● What you should do: Return the first line of the listing below and all the lines after it through the one containing "[485, 497, 612, 525]", exactly, without pictures.

=== Section Start ===

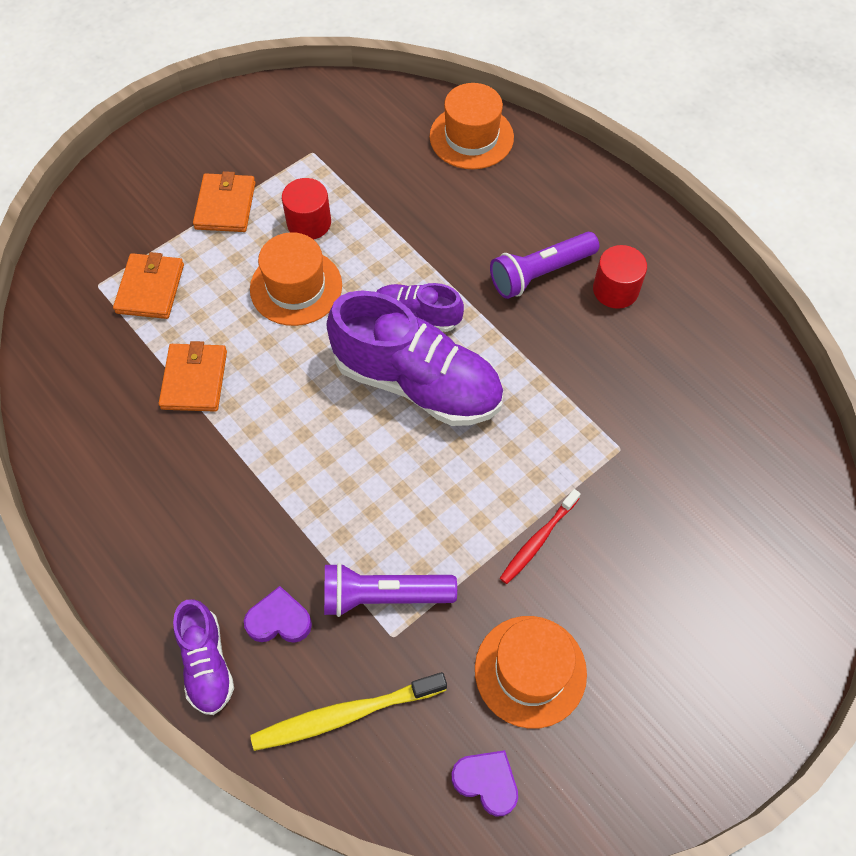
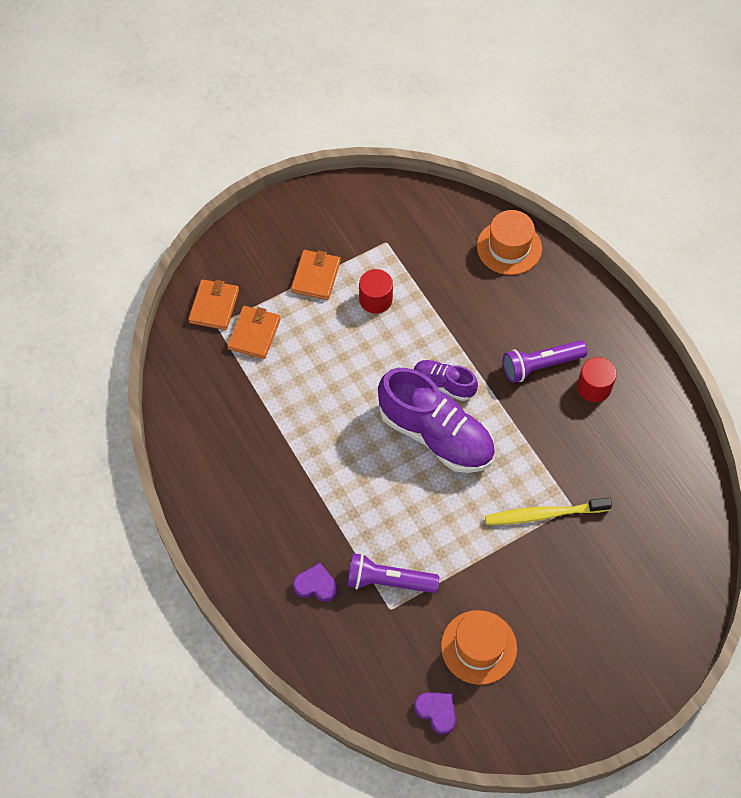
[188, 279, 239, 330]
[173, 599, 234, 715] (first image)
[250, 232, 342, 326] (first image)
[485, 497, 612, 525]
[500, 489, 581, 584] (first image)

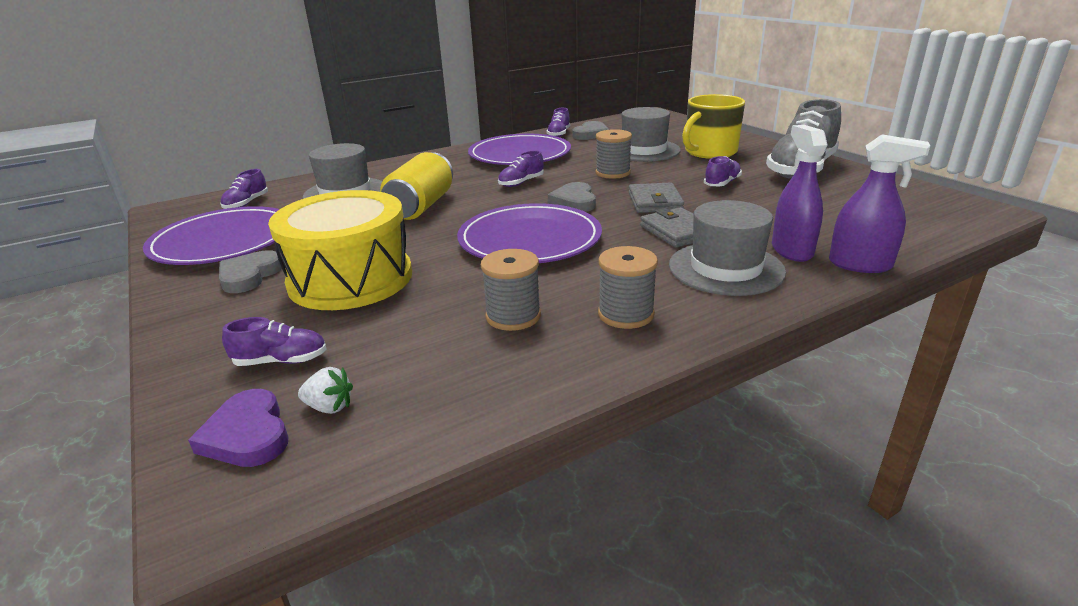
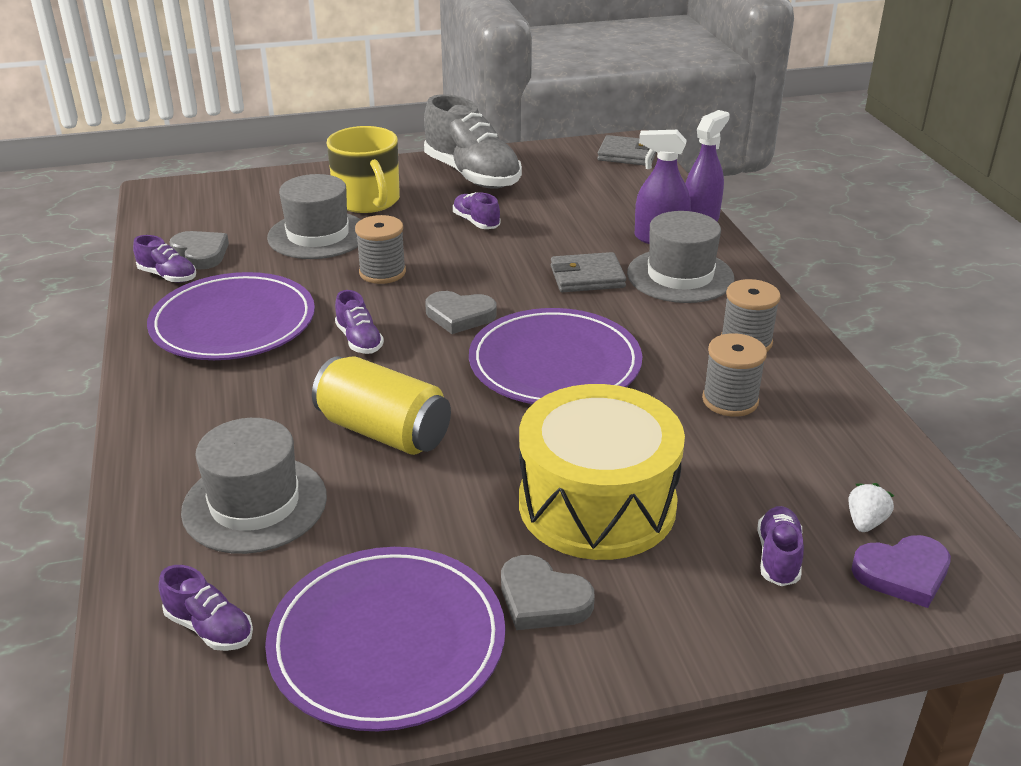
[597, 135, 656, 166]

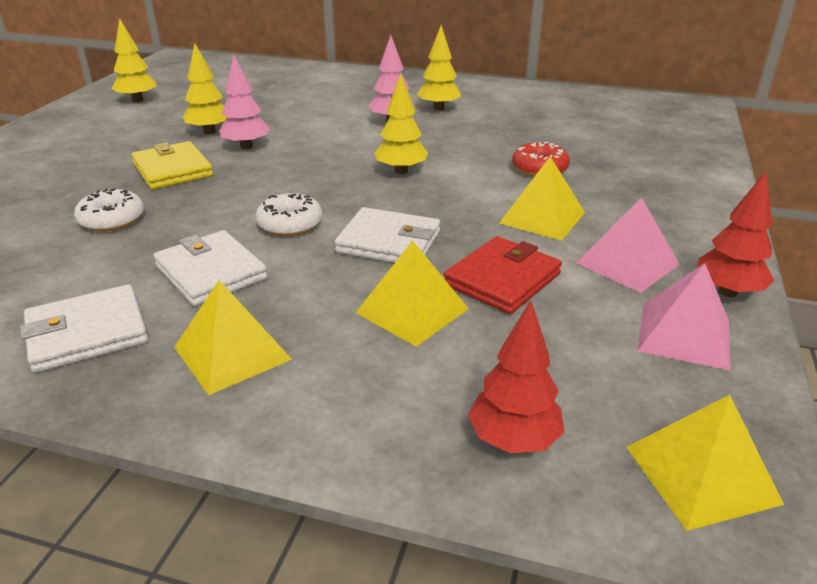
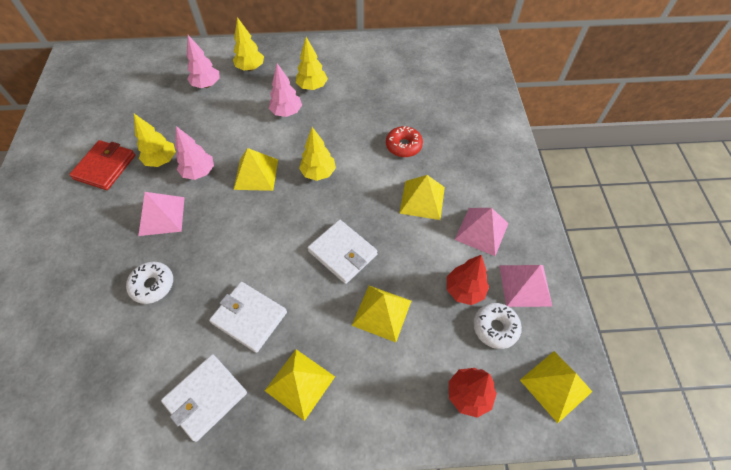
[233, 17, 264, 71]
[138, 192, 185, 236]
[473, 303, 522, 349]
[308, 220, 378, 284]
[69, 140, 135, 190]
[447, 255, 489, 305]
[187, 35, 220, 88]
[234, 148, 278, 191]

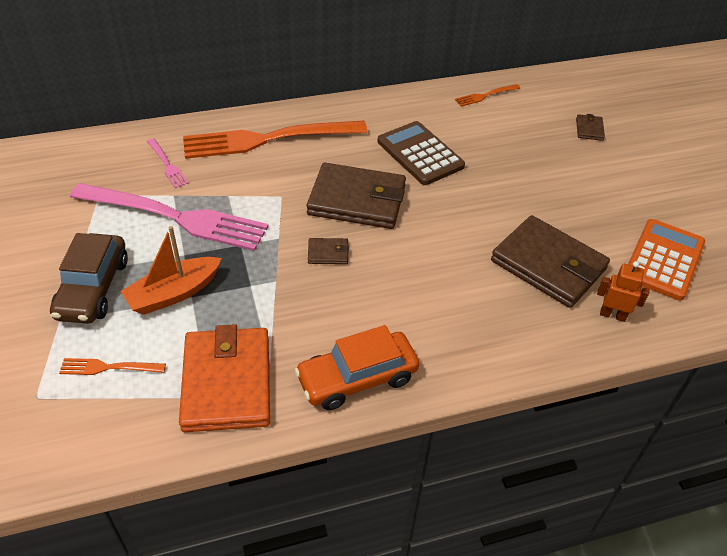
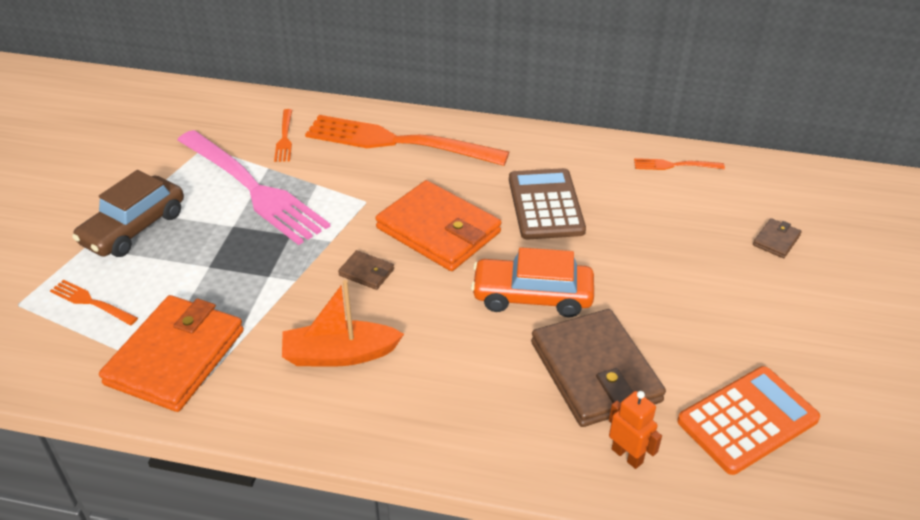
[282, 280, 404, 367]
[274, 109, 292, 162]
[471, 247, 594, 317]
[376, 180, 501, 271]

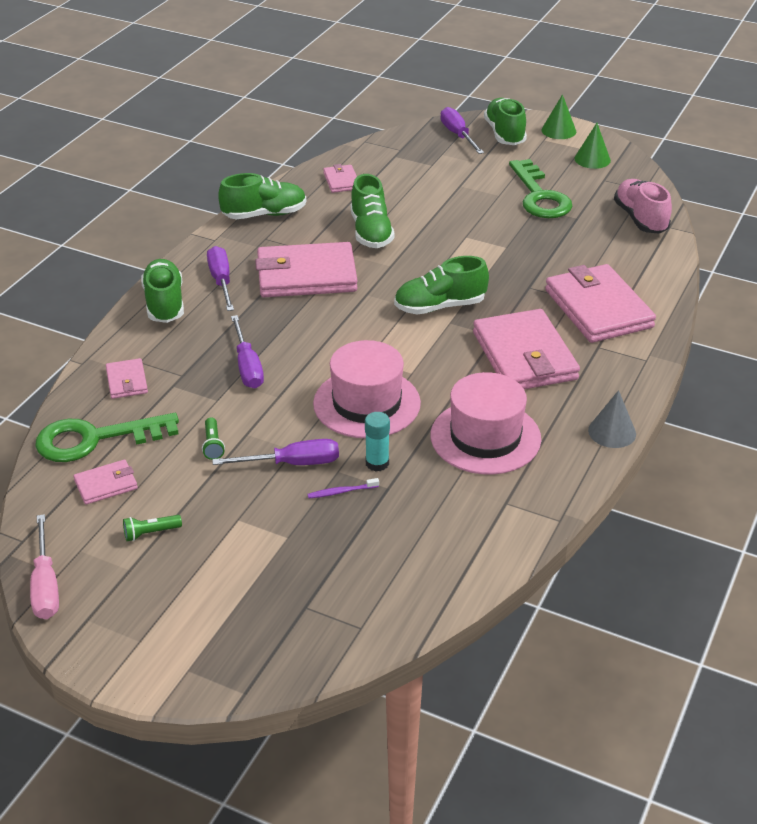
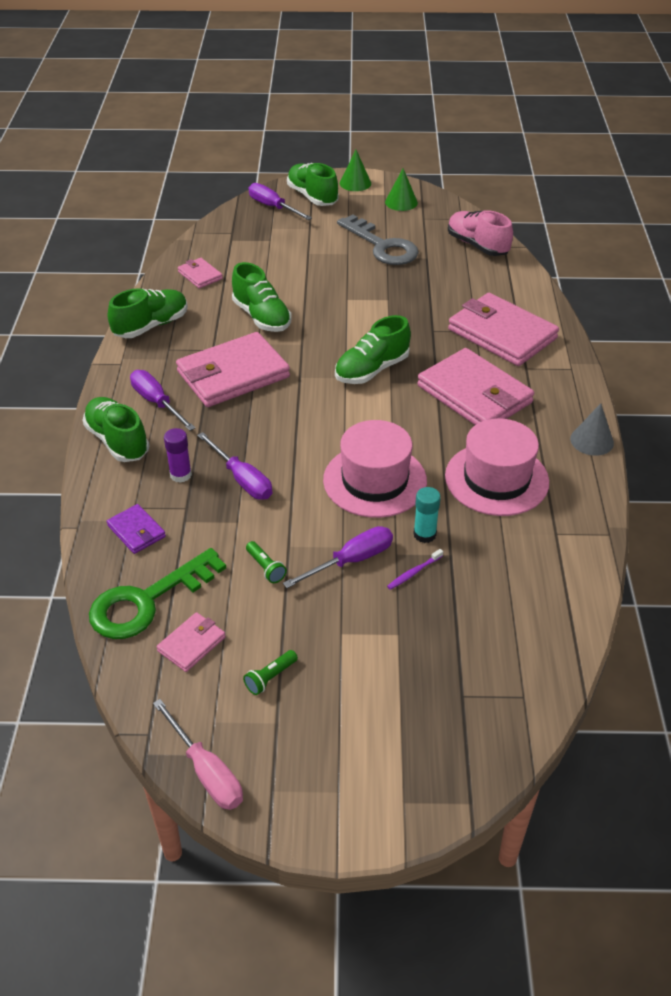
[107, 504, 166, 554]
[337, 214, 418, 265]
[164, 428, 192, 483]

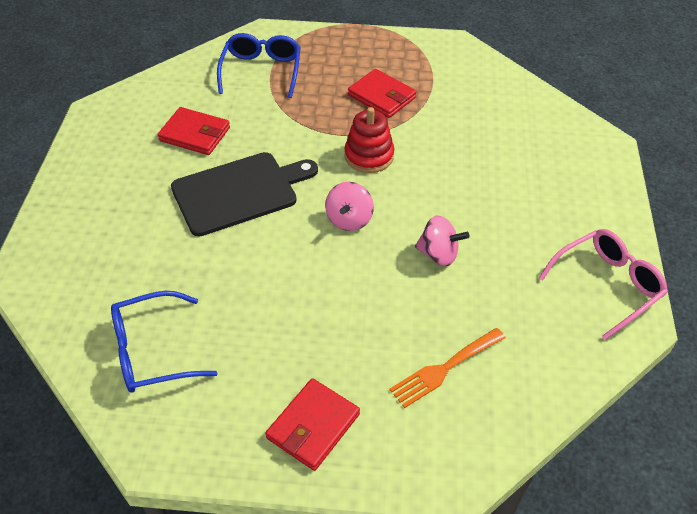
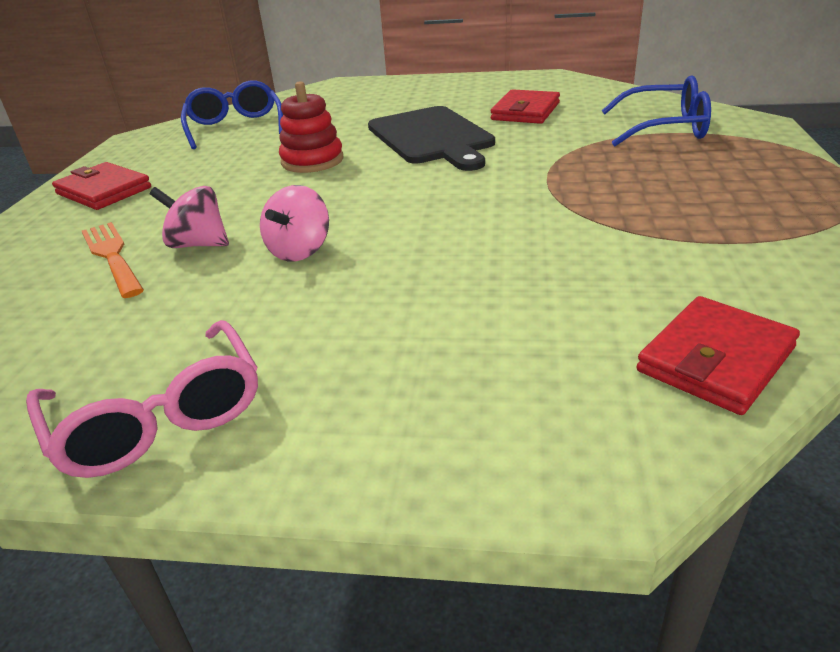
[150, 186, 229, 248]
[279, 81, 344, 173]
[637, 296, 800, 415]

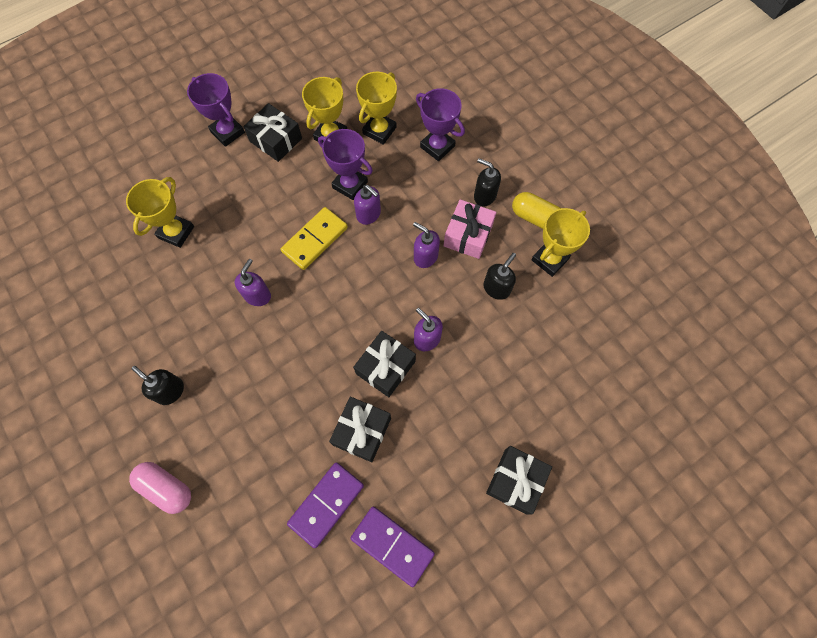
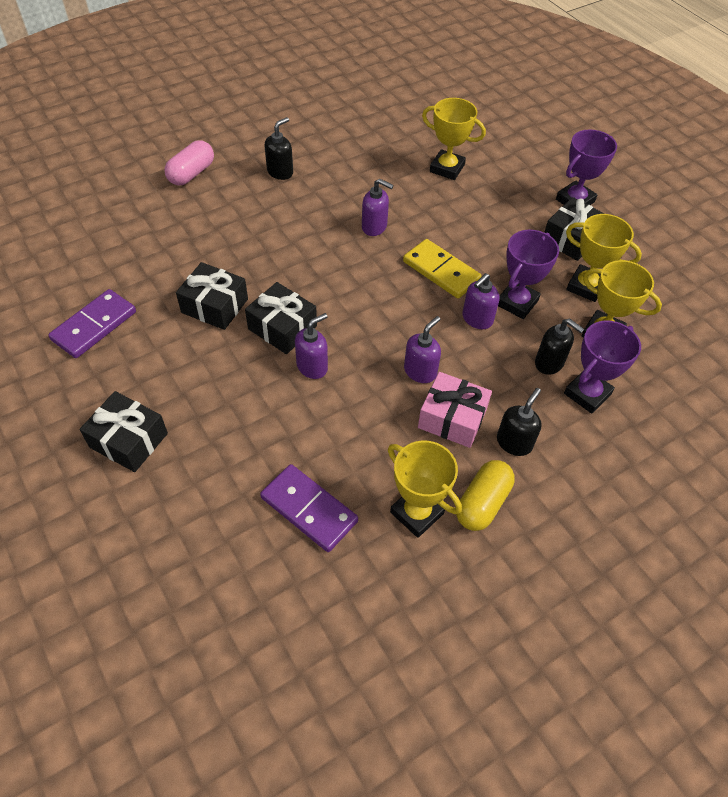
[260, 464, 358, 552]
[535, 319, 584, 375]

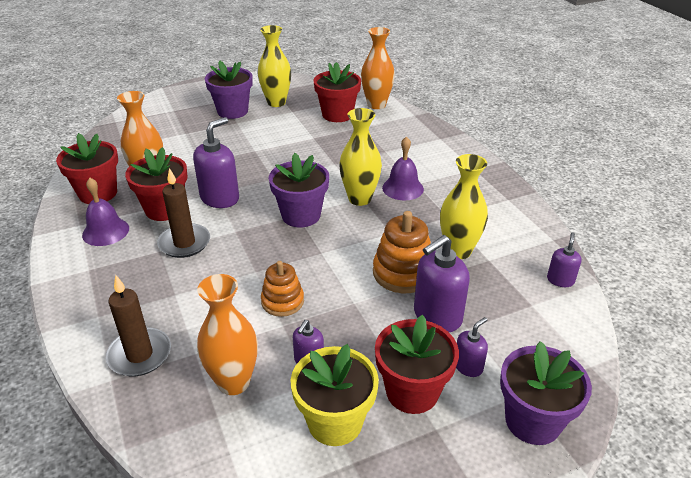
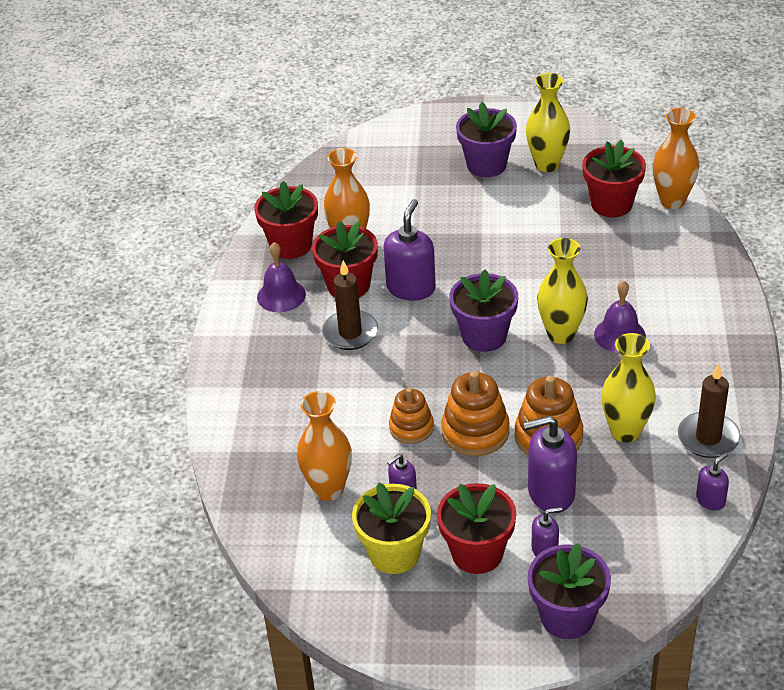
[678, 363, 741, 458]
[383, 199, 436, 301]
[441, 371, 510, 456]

=== Section End ===

● Output of the exercise:
[188, 279, 239, 330]
[173, 599, 234, 715] (first image)
[250, 232, 342, 326] (first image)
[485, 497, 612, 525]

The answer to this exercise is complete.